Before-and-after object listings
---------------
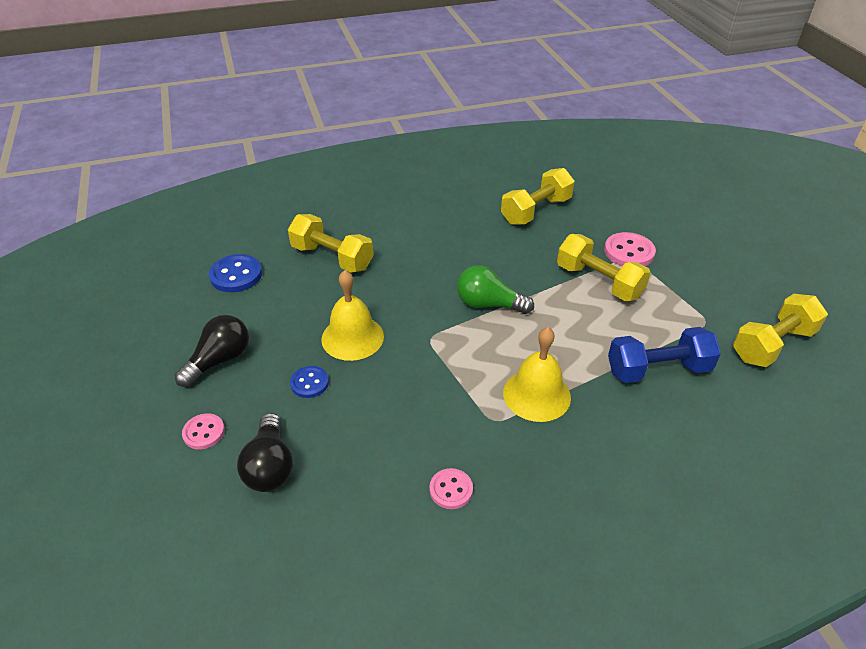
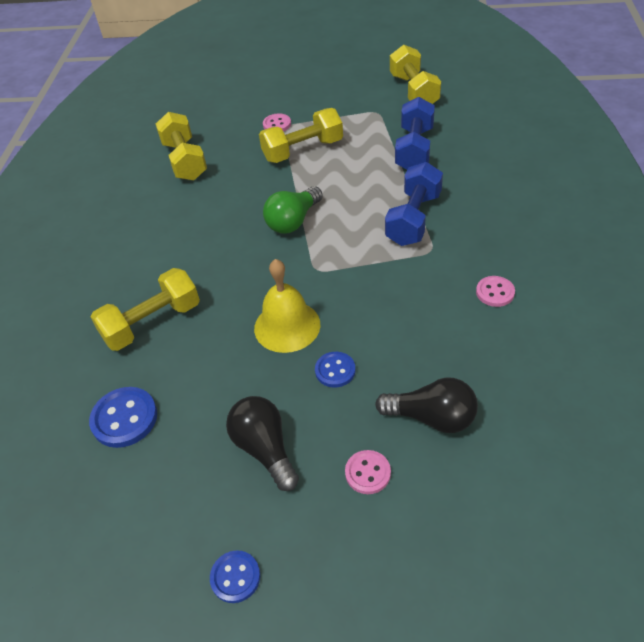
camera: 65 degrees left, 5 degrees up
(107, 376) = (235, 577): none -> blue button
(536, 394) = (413, 219): yellow bell -> blue dumbbell
(629, 252) = (277, 124): pink button -> pink button, size x0.64

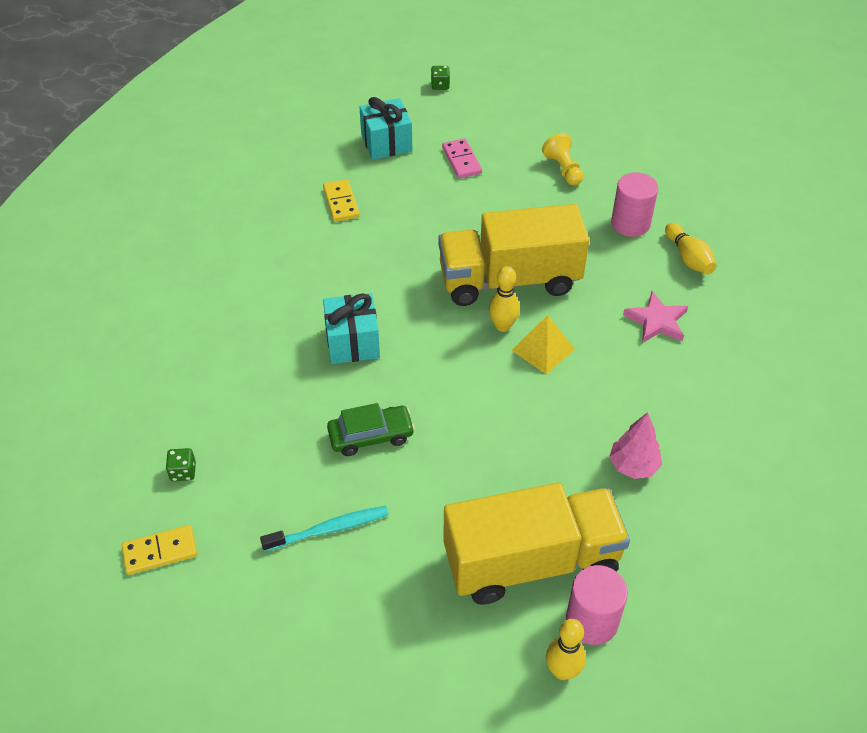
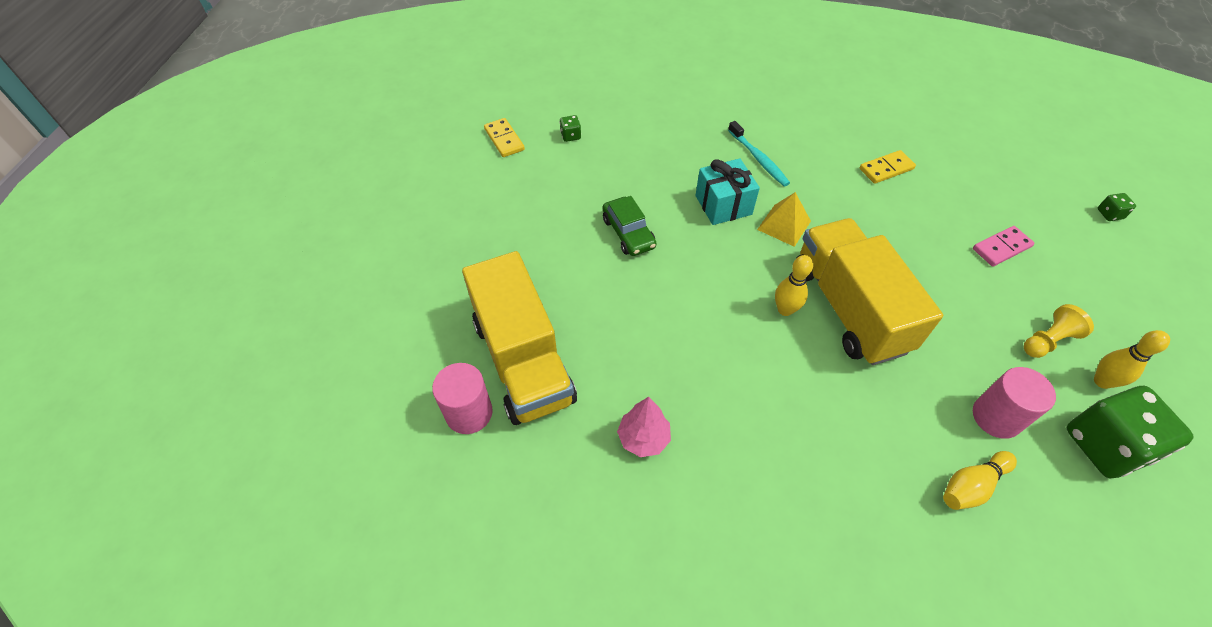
camera: 80 degrees right, 5 degrees up
(329, 529) = (535, 223): turquoise toothbrush -> turquoise toothbrush (758, 159)
(386, 143) = (988, 186): turquoise gift -> none
(543, 349) = (767, 346): yellow pyramid -> yellow pyramid (784, 225)
(562, 671) = (421, 393): yellow bowling pin -> yellow bowling pin (1102, 381)
(657, 321) = (850, 453): pink star -> none
(658, 175) = (1105, 445): none -> green dice

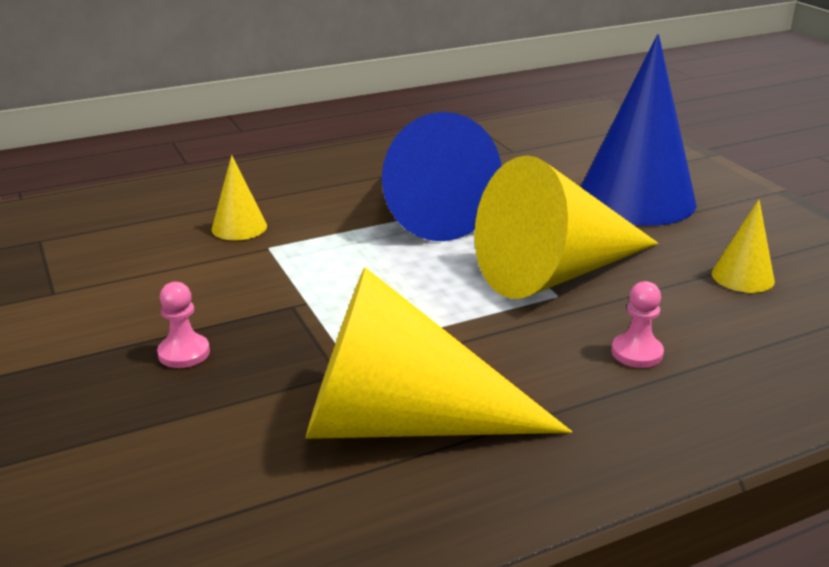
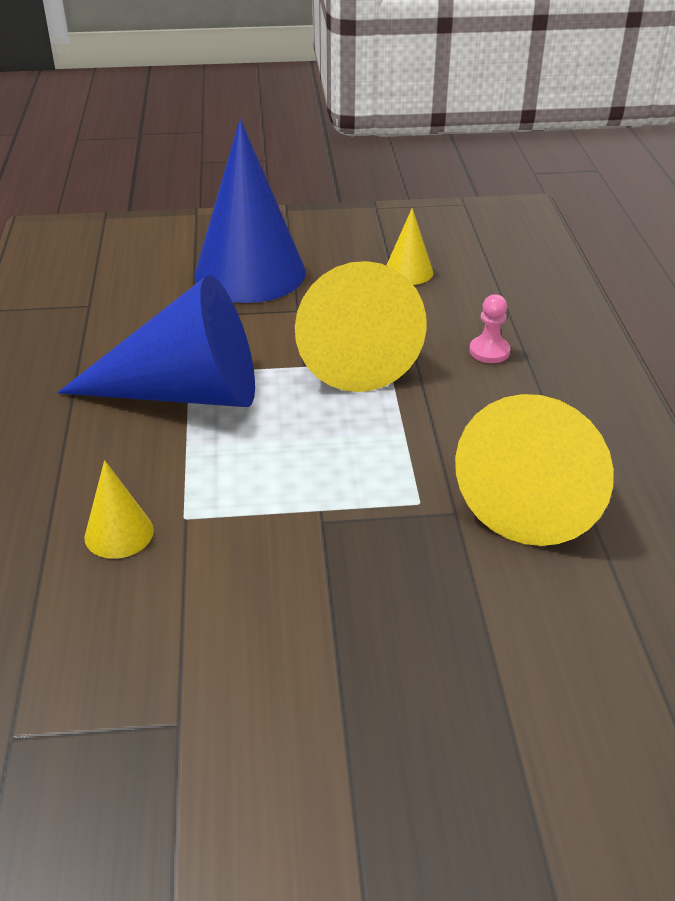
camera: 70 degrees left, 10 degrees up
(184, 353) = (376, 613): pink pawn -> none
---------------
Task requirements: Pick out every line above that holds the word "degrees" and copy it.

Solution:
camera: 65 degrees left, 5 degrees up
camera: 80 degrees right, 5 degrees up
camera: 70 degrees left, 10 degrees up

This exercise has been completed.